--- WORK TO BE COMPLETED ---
After locating the line with "U4: OR 74HC32" in the records below, print it and every line after it exactly.
Start of DATA RECORDS
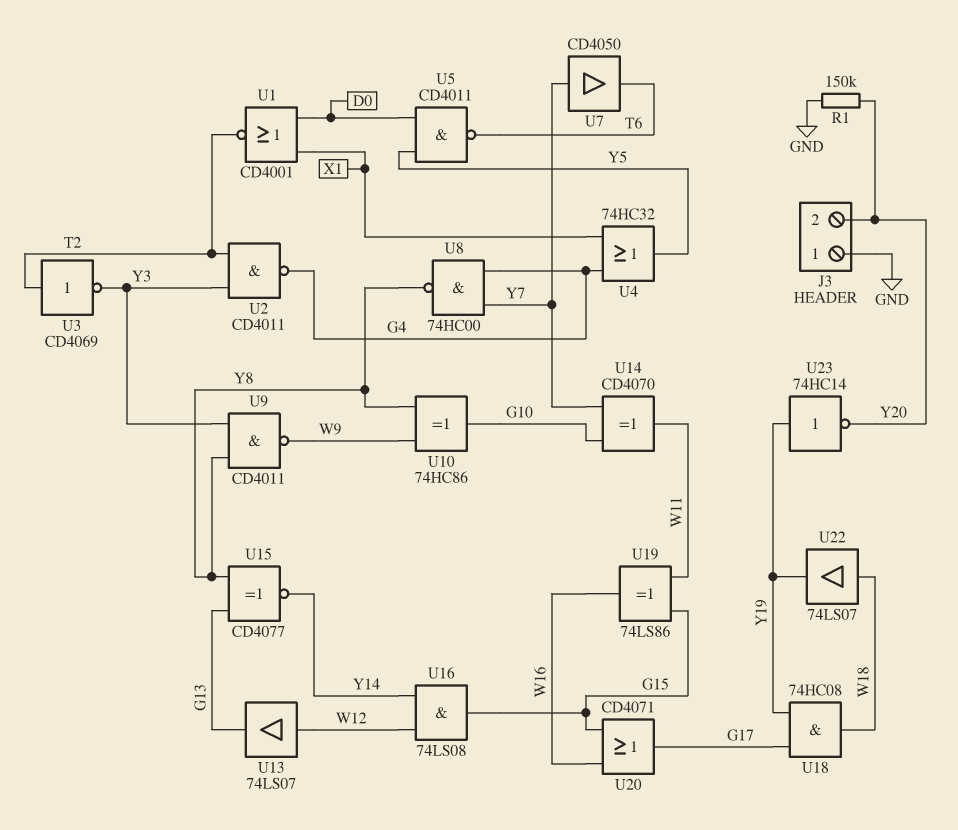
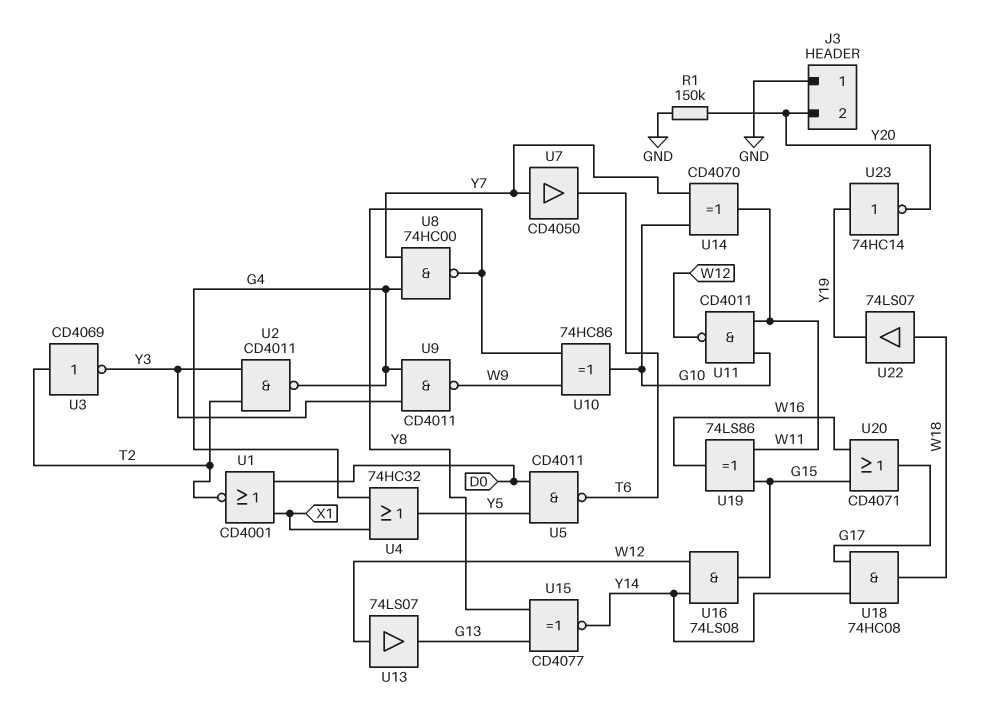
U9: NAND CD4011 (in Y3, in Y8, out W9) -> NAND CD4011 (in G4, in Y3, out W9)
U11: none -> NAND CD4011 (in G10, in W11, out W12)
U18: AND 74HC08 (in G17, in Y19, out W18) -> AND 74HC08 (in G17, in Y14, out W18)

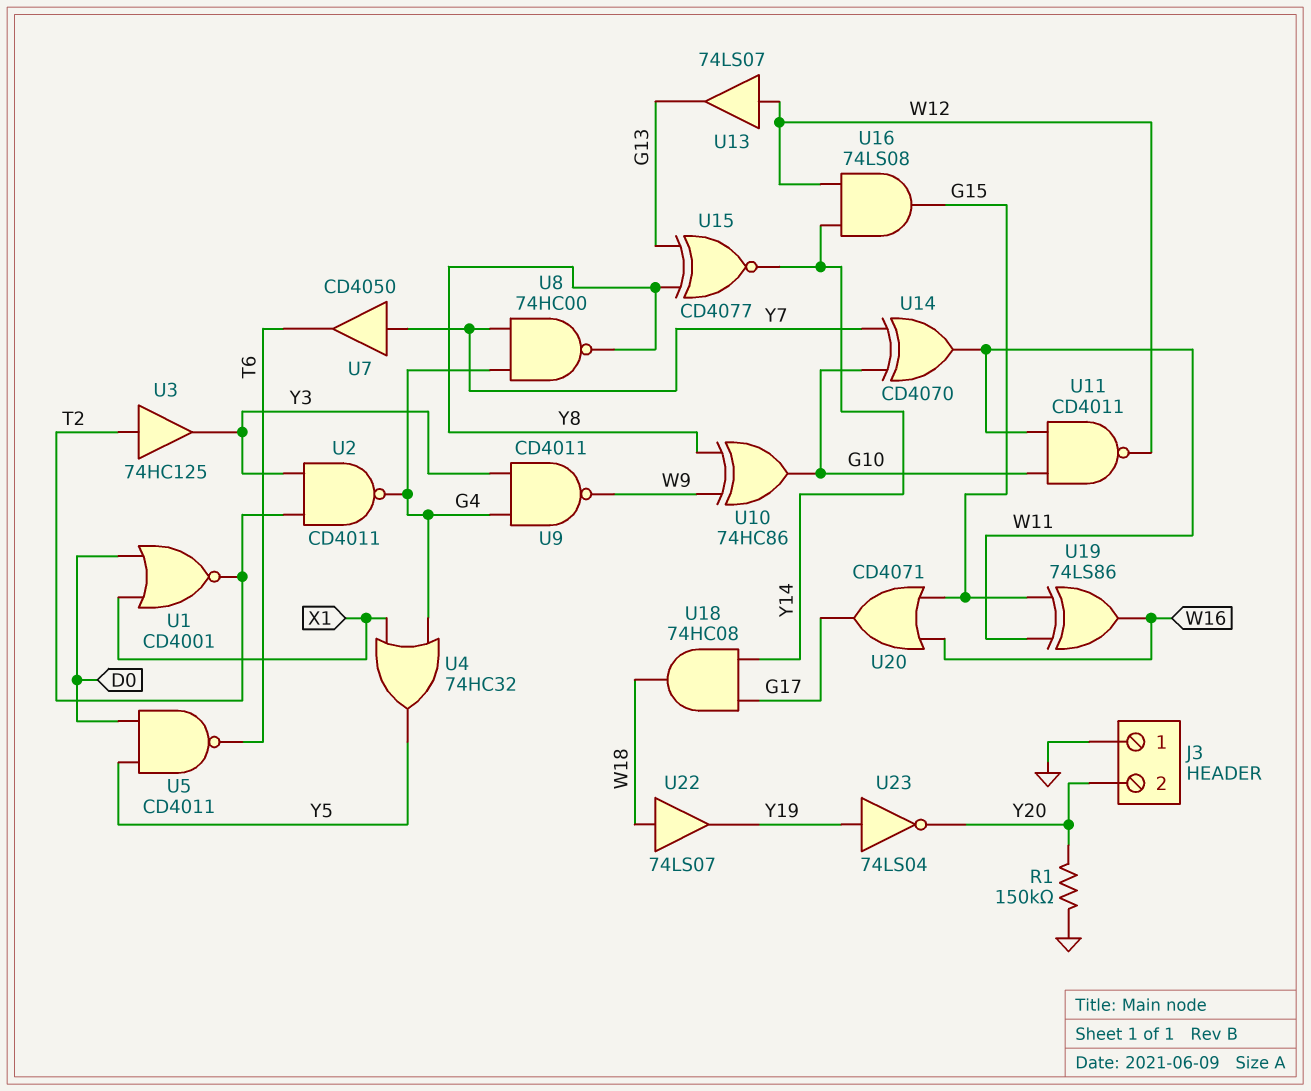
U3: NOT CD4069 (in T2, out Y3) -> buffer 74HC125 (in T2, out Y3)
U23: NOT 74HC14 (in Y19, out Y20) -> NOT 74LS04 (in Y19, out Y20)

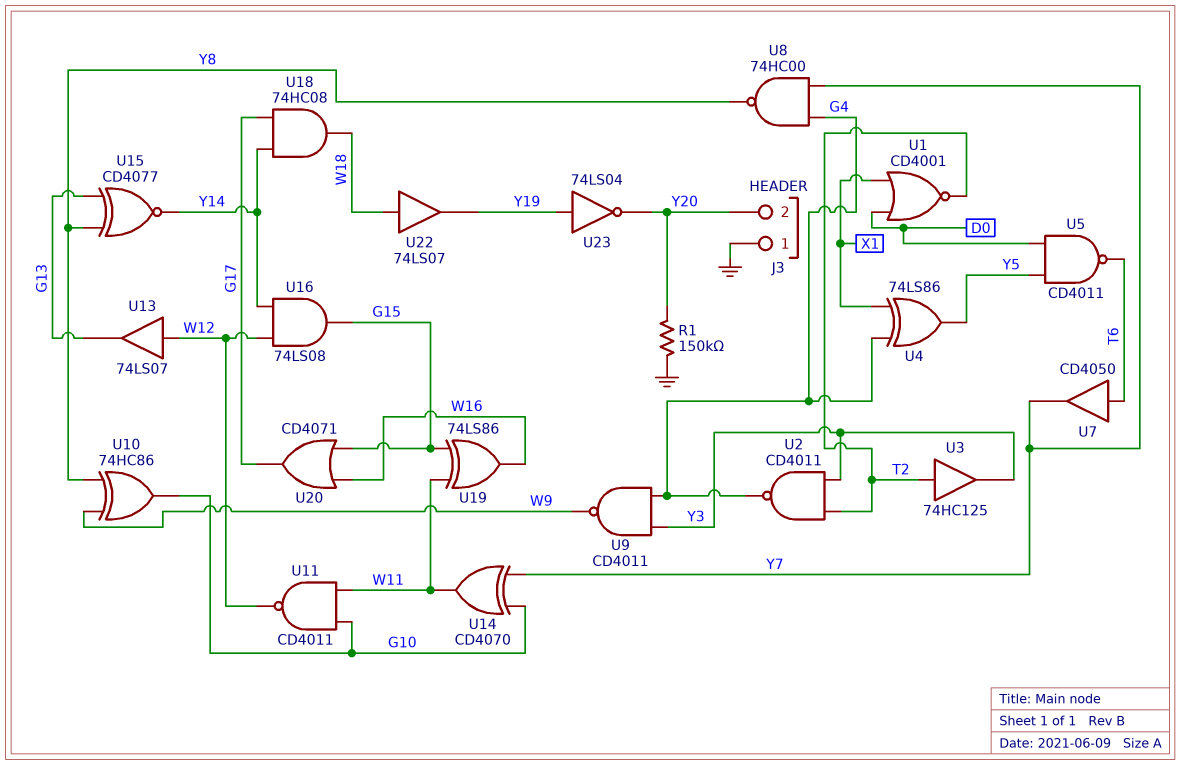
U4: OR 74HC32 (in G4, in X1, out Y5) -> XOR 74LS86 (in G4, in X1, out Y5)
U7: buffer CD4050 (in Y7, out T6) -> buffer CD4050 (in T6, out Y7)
End of DATA RECORDS
--- TASK SOLUTION ---
U4: OR 74HC32 (in G4, in X1, out Y5) -> XOR 74LS86 (in G4, in X1, out Y5)
U7: buffer CD4050 (in Y7, out T6) -> buffer CD4050 (in T6, out Y7)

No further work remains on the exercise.